#### YOUR ASSIGNMENT:
Take the data below. Output it exactly from its first line through the line containing "The rosy_tin ended".

━━━ RECORDS SUPPLIED ━━━

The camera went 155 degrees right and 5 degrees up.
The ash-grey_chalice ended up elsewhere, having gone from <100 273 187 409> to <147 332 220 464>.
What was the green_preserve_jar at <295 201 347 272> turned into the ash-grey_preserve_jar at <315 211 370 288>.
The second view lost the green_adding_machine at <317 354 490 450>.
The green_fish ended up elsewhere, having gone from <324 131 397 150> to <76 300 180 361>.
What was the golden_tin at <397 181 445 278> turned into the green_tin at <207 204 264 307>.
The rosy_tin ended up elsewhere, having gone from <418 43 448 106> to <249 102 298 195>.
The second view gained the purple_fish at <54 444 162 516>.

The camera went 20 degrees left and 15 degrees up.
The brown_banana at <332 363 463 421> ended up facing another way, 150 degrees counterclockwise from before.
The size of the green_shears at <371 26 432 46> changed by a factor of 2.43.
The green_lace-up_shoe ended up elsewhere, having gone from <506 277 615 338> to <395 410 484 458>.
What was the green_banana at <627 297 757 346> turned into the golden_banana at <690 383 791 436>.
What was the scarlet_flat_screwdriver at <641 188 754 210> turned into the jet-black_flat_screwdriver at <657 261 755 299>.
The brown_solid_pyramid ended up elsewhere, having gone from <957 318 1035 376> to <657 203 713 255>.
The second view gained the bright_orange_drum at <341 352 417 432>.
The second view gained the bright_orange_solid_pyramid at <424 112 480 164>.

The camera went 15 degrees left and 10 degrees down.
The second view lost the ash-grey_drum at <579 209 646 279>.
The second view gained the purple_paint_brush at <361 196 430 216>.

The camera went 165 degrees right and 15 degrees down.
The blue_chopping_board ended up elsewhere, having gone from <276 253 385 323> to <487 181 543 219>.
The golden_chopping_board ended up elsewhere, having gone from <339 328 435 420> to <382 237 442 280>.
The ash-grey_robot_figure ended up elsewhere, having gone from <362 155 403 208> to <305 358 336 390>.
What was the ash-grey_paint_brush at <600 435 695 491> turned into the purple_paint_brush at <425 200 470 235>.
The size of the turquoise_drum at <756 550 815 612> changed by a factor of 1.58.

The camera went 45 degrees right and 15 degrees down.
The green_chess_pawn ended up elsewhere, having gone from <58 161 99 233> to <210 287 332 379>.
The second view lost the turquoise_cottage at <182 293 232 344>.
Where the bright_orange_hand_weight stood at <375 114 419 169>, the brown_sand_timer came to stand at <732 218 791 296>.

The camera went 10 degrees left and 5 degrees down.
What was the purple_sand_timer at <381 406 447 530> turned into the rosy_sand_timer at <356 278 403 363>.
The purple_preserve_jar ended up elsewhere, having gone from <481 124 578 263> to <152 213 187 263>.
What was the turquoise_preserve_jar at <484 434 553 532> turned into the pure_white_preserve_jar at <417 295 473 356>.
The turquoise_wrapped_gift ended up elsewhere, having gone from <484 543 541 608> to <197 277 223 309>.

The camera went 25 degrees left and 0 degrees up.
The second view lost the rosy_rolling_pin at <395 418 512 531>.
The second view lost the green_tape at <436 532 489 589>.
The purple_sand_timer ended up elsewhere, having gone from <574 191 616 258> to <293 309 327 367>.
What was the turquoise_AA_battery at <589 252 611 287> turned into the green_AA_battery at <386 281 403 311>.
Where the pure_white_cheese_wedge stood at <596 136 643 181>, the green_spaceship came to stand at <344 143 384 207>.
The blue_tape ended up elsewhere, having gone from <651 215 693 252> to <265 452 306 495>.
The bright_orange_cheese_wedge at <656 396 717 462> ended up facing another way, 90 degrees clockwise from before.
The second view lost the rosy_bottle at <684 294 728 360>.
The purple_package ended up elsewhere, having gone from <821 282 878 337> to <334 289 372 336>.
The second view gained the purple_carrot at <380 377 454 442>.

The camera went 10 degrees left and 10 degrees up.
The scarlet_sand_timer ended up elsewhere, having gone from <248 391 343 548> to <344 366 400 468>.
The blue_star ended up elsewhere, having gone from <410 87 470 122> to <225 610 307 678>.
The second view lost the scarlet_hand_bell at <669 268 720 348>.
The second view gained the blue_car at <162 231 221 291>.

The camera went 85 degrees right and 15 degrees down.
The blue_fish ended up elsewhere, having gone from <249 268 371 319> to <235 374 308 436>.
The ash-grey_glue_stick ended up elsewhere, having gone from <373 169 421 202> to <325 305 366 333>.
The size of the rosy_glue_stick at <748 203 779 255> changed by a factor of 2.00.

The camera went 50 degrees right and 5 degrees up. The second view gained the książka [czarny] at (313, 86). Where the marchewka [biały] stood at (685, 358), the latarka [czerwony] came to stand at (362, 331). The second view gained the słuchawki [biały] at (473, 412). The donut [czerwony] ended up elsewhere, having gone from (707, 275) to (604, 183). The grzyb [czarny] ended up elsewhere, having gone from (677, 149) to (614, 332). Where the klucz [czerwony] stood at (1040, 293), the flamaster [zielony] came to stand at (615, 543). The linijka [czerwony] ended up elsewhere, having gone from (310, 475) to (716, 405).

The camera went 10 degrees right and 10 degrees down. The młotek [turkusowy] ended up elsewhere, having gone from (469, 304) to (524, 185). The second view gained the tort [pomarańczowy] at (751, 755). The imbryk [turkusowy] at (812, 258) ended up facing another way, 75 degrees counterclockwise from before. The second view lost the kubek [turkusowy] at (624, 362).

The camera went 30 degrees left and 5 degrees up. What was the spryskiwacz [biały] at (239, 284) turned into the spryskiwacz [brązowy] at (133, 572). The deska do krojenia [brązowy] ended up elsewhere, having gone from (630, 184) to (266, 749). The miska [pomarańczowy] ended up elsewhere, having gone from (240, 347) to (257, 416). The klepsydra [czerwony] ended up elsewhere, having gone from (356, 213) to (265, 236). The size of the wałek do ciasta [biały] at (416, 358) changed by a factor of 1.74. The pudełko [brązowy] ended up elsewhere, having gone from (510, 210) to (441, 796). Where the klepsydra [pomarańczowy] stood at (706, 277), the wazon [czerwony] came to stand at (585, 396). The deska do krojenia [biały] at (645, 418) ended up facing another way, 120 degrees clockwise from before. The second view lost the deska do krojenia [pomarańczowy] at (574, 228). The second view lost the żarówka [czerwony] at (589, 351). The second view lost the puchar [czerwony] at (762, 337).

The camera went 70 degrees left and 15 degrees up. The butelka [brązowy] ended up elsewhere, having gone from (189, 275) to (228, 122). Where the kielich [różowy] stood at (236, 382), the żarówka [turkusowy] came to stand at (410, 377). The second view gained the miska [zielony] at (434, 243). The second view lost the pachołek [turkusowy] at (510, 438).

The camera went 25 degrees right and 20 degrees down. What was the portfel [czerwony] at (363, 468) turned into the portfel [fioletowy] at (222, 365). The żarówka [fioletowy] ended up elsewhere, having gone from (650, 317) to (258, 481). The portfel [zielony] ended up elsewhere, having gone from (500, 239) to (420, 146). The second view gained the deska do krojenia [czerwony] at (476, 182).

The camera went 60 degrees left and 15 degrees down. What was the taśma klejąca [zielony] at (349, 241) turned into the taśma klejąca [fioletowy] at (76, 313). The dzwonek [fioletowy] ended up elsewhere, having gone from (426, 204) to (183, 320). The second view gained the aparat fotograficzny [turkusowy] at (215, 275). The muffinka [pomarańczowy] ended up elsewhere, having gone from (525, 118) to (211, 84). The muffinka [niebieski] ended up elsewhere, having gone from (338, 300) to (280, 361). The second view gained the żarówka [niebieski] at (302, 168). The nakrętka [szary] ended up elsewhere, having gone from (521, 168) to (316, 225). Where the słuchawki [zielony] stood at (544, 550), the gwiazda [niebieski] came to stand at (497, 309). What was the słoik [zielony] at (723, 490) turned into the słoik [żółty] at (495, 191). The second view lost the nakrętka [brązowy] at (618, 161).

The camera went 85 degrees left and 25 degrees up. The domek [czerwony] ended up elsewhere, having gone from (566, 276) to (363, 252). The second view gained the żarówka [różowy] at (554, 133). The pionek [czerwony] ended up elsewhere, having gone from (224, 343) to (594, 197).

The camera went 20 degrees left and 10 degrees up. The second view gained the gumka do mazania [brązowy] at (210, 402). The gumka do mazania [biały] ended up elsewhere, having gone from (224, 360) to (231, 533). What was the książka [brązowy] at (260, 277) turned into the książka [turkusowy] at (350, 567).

━━━

#### WRITTEN ANSWER:
The camera went 155 degrees right and 5 degrees up.
The ash-grey_chalice ended up elsewhere, having gone from <100 273 187 409> to <147 332 220 464>.
What was the green_preserve_jar at <295 201 347 272> turned into the ash-grey_preserve_jar at <315 211 370 288>.
The second view lost the green_adding_machine at <317 354 490 450>.
The green_fish ended up elsewhere, having gone from <324 131 397 150> to <76 300 180 361>.
What was the golden_tin at <397 181 445 278> turned into the green_tin at <207 204 264 307>.
The rosy_tin ended up elsewhere, having gone from <418 43 448 106> to <249 102 298 195>.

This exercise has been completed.